◆ **Directions for this task**: Return each line of the entries that mentions the word "carrot".

Data extracted from a collection:
....

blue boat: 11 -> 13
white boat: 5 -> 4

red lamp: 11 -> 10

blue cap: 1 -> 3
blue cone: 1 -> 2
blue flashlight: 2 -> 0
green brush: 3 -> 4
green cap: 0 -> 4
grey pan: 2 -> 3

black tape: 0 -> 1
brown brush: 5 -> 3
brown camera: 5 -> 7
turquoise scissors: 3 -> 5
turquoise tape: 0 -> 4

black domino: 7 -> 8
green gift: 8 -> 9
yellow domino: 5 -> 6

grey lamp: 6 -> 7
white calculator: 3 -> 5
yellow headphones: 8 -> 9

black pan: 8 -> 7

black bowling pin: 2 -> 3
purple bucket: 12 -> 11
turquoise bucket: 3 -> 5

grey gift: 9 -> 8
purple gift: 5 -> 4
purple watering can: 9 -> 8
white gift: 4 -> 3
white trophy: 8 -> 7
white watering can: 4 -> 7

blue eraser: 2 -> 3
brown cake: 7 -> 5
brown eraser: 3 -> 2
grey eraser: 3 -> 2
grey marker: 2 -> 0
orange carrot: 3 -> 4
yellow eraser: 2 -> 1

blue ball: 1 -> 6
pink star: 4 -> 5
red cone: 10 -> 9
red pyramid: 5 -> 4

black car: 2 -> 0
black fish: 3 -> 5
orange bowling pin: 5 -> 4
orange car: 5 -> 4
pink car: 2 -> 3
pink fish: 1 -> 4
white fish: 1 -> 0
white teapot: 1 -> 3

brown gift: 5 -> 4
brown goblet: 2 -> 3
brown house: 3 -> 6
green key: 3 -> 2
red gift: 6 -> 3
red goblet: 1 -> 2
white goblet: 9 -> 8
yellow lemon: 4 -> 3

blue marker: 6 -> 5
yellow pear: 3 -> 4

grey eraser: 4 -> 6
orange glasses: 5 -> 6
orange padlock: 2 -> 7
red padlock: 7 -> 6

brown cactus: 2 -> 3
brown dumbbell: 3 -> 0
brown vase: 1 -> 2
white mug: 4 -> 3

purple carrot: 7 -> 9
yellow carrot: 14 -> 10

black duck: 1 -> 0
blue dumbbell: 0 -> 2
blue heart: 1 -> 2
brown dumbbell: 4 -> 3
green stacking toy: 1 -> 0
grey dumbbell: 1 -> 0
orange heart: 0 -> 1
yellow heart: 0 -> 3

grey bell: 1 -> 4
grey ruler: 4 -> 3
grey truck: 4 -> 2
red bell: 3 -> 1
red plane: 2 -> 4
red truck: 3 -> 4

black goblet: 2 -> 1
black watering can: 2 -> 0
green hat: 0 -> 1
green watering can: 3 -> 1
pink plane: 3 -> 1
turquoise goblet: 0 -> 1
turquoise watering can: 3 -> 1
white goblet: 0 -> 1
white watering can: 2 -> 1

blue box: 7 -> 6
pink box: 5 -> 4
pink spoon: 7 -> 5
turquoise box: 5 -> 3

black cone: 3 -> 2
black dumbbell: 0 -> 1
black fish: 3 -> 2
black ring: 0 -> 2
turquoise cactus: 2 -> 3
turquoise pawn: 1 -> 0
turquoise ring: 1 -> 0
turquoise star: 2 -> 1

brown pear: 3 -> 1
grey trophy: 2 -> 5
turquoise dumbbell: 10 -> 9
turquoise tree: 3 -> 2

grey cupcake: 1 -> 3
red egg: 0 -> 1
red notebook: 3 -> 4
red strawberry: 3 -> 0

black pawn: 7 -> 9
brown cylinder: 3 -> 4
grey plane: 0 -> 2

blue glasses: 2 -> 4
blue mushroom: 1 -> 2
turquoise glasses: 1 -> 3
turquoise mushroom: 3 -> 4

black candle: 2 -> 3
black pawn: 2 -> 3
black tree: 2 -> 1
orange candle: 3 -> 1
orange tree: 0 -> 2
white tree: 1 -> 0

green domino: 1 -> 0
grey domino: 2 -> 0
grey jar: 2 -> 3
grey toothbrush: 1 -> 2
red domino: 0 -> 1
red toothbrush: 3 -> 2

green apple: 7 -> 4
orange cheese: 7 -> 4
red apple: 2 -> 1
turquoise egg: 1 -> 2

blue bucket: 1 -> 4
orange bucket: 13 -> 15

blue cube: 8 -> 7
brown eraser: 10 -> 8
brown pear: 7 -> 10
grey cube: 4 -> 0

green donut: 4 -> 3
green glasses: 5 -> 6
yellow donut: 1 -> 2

....

◆ **Exercise result**:
orange carrot: 3 -> 4
purple carrot: 7 -> 9
yellow carrot: 14 -> 10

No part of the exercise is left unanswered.